**Exercise**
For each line below that contains the string "schottky", copy that line.

**Data to process**
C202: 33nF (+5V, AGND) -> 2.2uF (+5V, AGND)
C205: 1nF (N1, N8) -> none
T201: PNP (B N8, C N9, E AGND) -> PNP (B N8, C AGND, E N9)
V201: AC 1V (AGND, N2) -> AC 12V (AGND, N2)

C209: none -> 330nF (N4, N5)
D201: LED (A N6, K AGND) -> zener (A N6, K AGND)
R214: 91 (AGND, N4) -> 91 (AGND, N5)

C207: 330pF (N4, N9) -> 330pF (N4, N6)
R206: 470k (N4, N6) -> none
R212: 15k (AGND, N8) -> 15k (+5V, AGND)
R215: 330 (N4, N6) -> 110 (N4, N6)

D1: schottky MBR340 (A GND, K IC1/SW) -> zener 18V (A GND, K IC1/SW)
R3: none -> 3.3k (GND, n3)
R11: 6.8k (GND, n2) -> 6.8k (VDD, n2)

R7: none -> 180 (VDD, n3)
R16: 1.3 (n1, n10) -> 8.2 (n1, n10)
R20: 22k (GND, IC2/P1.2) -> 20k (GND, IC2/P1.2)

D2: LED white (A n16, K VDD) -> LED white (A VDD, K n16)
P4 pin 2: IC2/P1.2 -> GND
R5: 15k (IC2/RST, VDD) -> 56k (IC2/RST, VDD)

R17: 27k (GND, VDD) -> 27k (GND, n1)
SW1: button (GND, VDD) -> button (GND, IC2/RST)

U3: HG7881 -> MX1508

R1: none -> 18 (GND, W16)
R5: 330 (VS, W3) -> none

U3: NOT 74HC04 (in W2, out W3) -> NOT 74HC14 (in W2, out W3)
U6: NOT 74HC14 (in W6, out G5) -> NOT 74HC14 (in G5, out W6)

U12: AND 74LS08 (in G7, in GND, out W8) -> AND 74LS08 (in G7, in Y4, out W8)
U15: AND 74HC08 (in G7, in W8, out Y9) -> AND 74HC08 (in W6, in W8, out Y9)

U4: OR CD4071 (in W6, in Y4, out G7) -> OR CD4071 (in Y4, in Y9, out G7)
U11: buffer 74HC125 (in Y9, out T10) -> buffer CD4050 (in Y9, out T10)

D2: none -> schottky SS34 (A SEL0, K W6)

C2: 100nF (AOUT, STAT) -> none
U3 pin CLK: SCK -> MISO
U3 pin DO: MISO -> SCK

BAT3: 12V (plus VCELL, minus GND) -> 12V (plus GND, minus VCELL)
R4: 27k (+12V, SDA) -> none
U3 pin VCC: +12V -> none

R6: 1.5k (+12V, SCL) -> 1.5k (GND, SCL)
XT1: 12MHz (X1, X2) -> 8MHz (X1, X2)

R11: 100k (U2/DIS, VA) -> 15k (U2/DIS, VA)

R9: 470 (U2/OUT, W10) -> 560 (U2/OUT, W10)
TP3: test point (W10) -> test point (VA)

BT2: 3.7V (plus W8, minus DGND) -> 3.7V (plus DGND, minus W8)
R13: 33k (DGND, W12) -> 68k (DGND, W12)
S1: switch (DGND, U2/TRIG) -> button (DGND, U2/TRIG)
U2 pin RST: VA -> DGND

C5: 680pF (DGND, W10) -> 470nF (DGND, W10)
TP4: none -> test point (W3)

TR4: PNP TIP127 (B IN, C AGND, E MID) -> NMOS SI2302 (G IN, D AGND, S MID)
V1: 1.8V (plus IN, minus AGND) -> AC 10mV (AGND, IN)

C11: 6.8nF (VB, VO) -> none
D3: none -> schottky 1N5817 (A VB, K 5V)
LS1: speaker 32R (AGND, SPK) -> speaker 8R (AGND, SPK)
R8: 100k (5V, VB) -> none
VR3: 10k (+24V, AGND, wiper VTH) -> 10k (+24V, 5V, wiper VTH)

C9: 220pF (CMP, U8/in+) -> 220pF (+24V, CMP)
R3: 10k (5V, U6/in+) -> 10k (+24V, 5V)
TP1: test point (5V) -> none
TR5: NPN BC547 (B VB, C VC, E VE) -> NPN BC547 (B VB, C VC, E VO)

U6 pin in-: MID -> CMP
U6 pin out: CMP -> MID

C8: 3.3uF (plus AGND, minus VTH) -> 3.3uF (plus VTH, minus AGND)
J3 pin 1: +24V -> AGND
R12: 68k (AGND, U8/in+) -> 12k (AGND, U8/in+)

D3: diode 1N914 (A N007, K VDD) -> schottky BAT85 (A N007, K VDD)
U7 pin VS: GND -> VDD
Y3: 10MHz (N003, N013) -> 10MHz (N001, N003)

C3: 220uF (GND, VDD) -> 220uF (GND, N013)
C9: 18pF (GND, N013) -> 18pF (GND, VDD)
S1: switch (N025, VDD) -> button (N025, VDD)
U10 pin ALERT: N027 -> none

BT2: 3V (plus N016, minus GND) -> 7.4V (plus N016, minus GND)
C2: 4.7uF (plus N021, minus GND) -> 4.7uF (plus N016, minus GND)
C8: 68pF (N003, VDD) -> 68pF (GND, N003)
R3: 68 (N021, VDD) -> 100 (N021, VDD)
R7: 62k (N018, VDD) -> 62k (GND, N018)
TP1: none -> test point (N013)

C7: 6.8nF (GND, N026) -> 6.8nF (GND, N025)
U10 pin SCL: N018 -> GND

**Problem solution**
D1: schottky MBR340 (A GND, K IC1/SW) -> zener 18V (A GND, K IC1/SW)
D2: none -> schottky SS34 (A SEL0, K W6)
D3: none -> schottky 1N5817 (A VB, K 5V)
D3: diode 1N914 (A N007, K VDD) -> schottky BAT85 (A N007, K VDD)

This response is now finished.